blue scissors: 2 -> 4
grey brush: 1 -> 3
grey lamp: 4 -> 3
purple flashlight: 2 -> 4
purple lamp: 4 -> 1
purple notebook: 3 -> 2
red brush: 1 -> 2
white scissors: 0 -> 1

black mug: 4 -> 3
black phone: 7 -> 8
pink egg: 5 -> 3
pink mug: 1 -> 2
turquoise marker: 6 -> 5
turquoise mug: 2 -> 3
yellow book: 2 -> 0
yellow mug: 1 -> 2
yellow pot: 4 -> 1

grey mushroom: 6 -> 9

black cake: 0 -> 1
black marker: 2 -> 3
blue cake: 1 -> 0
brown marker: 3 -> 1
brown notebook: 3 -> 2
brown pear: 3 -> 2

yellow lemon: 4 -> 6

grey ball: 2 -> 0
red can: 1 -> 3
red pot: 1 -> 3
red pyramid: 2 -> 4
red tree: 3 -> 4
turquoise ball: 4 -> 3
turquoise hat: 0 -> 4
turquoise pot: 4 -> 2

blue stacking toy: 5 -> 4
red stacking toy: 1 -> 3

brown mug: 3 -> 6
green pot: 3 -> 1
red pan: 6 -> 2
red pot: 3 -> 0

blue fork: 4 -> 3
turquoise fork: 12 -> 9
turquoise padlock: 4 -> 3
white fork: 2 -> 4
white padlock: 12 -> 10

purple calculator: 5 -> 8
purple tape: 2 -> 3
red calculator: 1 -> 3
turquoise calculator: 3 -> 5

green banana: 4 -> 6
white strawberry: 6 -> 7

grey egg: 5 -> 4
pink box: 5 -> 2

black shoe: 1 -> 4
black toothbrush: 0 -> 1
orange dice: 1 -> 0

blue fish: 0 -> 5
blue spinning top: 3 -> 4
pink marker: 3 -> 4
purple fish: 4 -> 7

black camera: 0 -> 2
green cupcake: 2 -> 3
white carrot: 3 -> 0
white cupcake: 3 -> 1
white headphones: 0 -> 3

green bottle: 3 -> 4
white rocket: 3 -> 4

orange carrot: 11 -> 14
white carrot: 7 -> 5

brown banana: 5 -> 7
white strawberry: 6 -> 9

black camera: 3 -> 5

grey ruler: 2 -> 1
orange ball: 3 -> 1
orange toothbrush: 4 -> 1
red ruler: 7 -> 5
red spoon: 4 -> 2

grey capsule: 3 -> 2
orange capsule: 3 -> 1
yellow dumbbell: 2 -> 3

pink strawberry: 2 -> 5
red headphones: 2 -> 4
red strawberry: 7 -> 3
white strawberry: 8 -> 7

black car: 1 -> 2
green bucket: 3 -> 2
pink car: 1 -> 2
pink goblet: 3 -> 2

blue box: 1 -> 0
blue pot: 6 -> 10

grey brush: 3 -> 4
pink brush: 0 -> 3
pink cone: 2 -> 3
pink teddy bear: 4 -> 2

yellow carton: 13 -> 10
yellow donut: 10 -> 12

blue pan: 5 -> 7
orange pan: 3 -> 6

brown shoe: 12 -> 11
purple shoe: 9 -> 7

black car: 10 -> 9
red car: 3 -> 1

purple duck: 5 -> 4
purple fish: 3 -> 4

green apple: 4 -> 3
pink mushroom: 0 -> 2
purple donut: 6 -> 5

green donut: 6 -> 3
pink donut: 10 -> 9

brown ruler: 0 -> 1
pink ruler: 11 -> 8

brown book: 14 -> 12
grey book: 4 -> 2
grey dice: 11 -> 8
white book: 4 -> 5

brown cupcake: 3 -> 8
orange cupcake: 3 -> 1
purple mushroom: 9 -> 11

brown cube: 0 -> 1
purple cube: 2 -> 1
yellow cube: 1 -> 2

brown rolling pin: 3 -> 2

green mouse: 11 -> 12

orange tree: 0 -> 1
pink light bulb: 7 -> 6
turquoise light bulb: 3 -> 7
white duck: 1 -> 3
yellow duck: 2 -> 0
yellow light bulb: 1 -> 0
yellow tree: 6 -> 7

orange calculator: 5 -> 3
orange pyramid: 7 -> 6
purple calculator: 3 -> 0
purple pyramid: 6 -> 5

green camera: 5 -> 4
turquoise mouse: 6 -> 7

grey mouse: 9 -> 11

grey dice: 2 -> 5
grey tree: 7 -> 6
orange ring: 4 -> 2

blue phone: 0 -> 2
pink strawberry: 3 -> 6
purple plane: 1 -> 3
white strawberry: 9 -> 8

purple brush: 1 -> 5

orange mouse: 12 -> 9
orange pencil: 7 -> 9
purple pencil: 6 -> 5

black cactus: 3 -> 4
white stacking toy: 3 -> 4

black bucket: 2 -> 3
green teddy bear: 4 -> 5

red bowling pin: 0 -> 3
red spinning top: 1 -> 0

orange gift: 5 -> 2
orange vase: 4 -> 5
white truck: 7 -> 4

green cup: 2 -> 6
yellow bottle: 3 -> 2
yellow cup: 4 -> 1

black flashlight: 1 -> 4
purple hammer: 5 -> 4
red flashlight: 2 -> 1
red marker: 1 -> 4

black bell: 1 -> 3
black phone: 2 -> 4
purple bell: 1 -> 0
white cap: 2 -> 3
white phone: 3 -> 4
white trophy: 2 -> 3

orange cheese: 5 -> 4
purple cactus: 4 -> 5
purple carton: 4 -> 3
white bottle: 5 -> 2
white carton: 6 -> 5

◇ ◇ ◇ ◇ ◇

▶ TASK ITEM
Your answer should be each line of the data that contains the word "headphones", copied as it stands.

▶ YOUR SOLUTION
white headphones: 0 -> 3
red headphones: 2 -> 4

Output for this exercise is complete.